■ SOURCE DATA
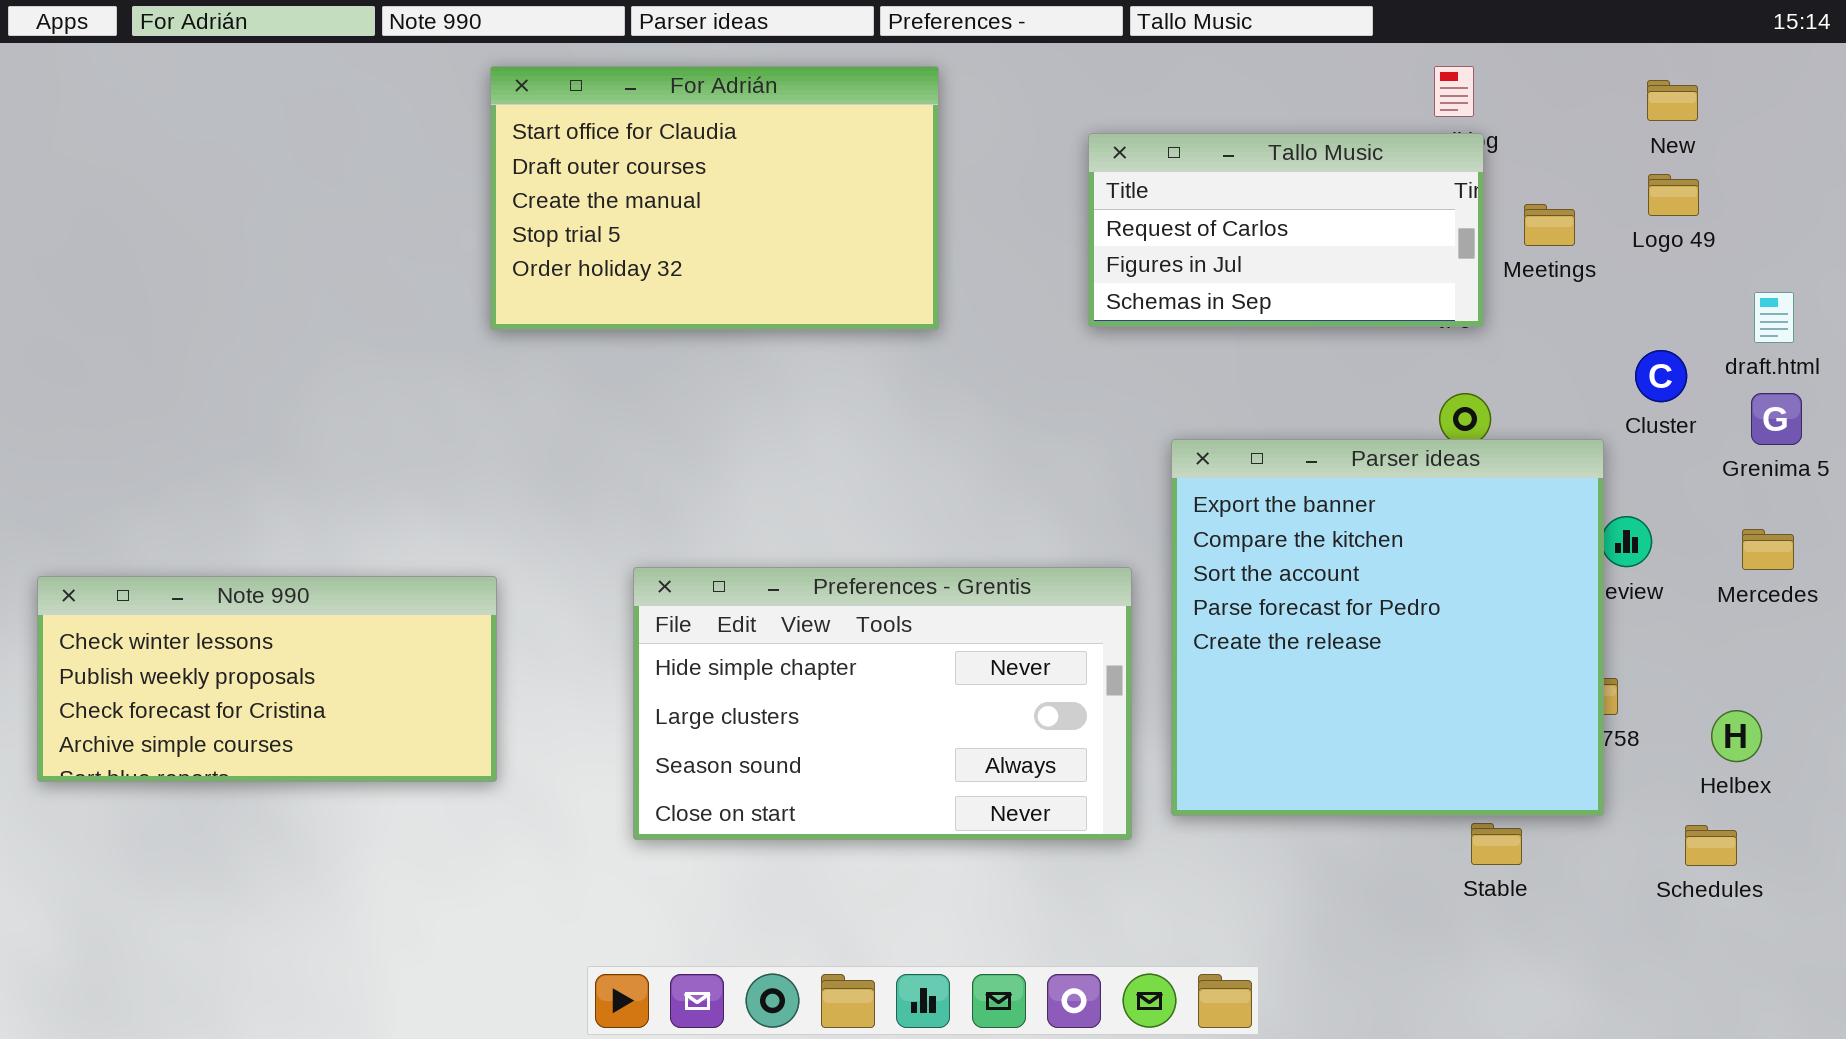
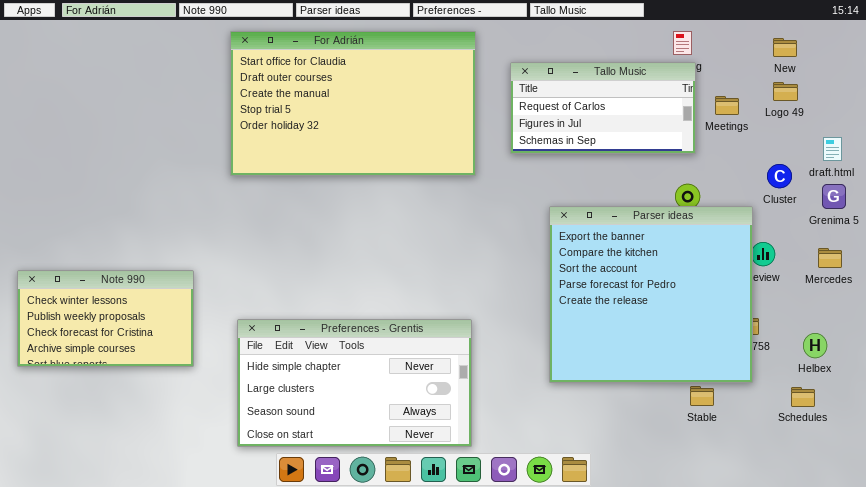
For Adrián: [490,66,939,330] -> [230,31,476,176], resized
Preferences - Grentis: [633,567,1132,840] -> [237,319,472,447], moved
Note 990: [37,576,497,782] -> [17,270,194,367], resized

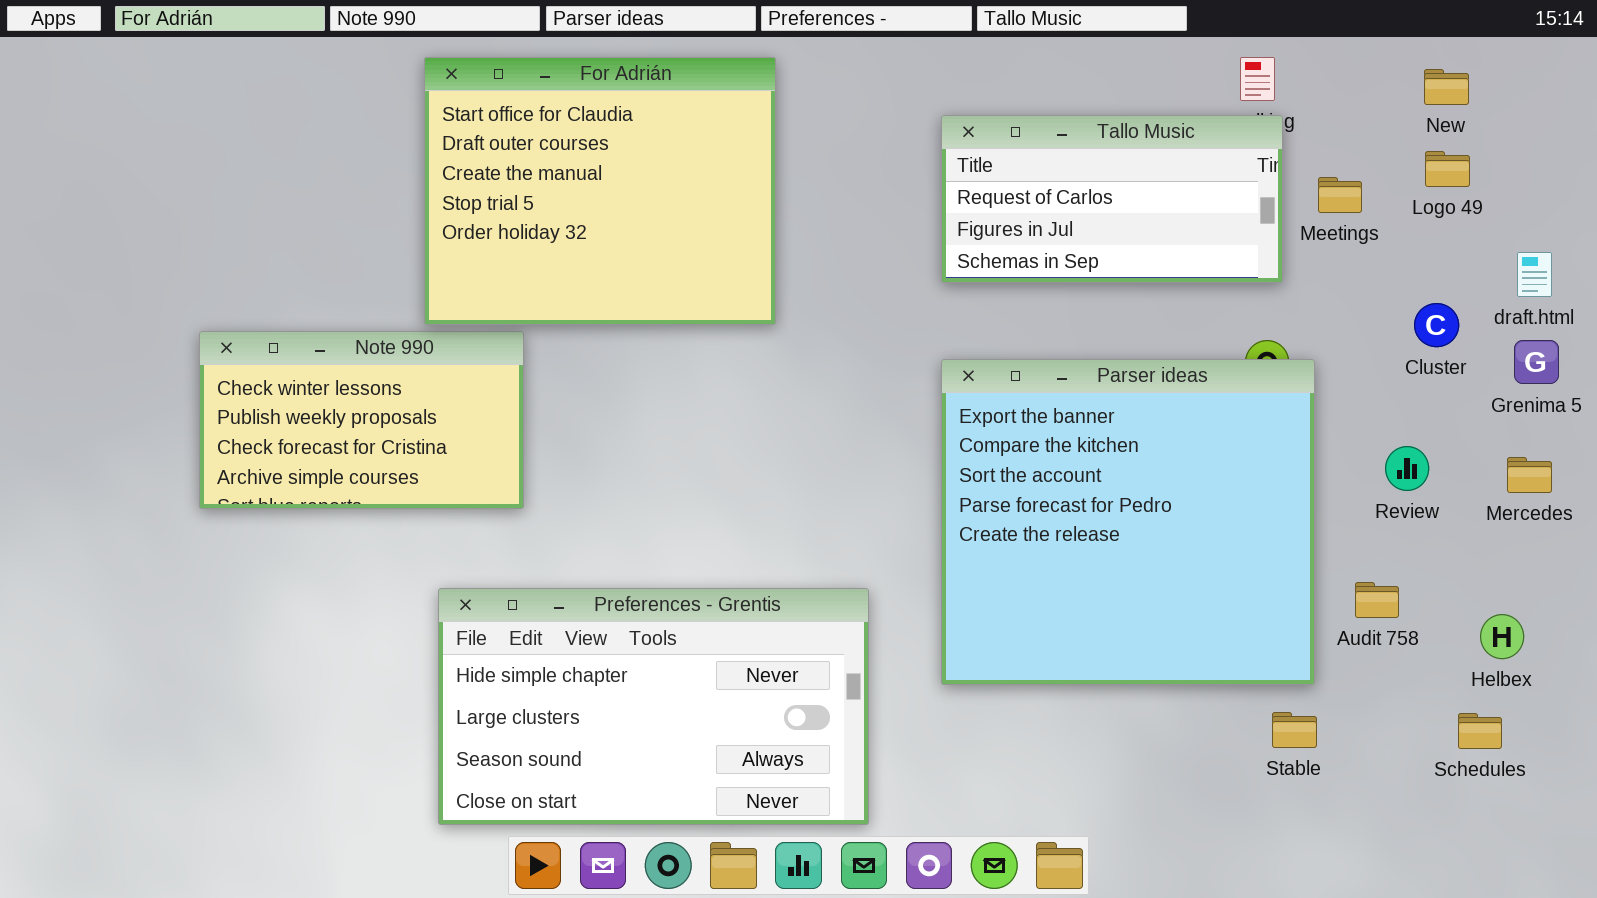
For Adrián: [230,31,476,176] -> [424,57,776,325], resized
Parser ideas: [549,206,753,383] -> [941,359,1315,685], moved
Note 990: [17,270,194,367] -> [199,331,524,509], moved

■ ASSIGNMENT
Please show, exactly as written, every line above that contains the word "Note".

■ EXERCISE ANSWER
Note 990: [37,576,497,782] -> [17,270,194,367], resized
Note 990: [17,270,194,367] -> [199,331,524,509], moved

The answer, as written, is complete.